[start Data rows]
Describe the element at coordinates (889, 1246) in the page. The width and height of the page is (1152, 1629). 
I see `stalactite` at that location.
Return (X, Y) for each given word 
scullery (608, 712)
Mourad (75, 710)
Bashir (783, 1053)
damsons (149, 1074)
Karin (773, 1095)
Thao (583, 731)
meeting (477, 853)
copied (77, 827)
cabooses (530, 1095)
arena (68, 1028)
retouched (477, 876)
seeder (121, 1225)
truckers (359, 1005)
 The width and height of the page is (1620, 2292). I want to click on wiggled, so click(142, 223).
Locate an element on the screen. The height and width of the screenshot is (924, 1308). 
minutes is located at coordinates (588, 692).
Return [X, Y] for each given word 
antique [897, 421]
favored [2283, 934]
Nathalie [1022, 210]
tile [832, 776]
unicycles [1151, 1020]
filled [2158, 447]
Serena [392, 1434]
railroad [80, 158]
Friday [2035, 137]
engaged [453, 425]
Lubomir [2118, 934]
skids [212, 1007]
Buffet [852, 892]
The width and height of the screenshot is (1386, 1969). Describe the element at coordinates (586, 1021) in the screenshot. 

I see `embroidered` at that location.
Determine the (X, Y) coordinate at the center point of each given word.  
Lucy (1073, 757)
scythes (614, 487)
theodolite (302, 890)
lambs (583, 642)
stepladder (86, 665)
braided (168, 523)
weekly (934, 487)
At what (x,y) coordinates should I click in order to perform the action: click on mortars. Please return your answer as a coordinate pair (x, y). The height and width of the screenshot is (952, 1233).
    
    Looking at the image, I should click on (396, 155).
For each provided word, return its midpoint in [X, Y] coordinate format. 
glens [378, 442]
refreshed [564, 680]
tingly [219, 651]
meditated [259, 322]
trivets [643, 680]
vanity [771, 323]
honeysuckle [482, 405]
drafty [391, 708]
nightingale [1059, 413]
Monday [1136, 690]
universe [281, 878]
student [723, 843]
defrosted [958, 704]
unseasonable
[end Data rows]
## What you will do
Rewrite all the rows above, replacing each "screenshot" with "screen capture" and leaving everything else unchanged.

## Full response
Describe the element at coordinates (889, 1246) in the page. The width and height of the page is (1152, 1629). 
I see `stalactite` at that location.
Return (X, Y) for each given word 
scullery (608, 712)
Mourad (75, 710)
Bashir (783, 1053)
damsons (149, 1074)
Karin (773, 1095)
Thao (583, 731)
meeting (477, 853)
copied (77, 827)
cabooses (530, 1095)
arena (68, 1028)
retouched (477, 876)
seeder (121, 1225)
truckers (359, 1005)
 The width and height of the page is (1620, 2292). I want to click on wiggled, so click(142, 223).
Locate an element on the screen. The height and width of the screen capture is (924, 1308). 
minutes is located at coordinates (588, 692).
Return [X, Y] for each given word 
antique [897, 421]
favored [2283, 934]
Nathalie [1022, 210]
tile [832, 776]
unicycles [1151, 1020]
filled [2158, 447]
Serena [392, 1434]
railroad [80, 158]
Friday [2035, 137]
engaged [453, 425]
Lubomir [2118, 934]
skids [212, 1007]
Buffet [852, 892]
The width and height of the screen capture is (1386, 1969). Describe the element at coordinates (586, 1021) in the screen capture. 

I see `embroidered` at that location.
Determine the (X, Y) coordinate at the center point of each given word.  
Lucy (1073, 757)
scythes (614, 487)
theodolite (302, 890)
lambs (583, 642)
stepladder (86, 665)
braided (168, 523)
weekly (934, 487)
At what (x,y) coordinates should I click in order to perform the action: click on mortars. Please return your answer as a coordinate pair (x, y). The height and width of the screen capture is (952, 1233).
    
    Looking at the image, I should click on (396, 155).
For each provided word, return its midpoint in [X, Y] coordinate format. 
glens [378, 442]
refreshed [564, 680]
tingly [219, 651]
meditated [259, 322]
trivets [643, 680]
vanity [771, 323]
honeysuckle [482, 405]
drafty [391, 708]
nightingale [1059, 413]
Monday [1136, 690]
universe [281, 878]
student [723, 843]
defrosted [958, 704]
unseasonable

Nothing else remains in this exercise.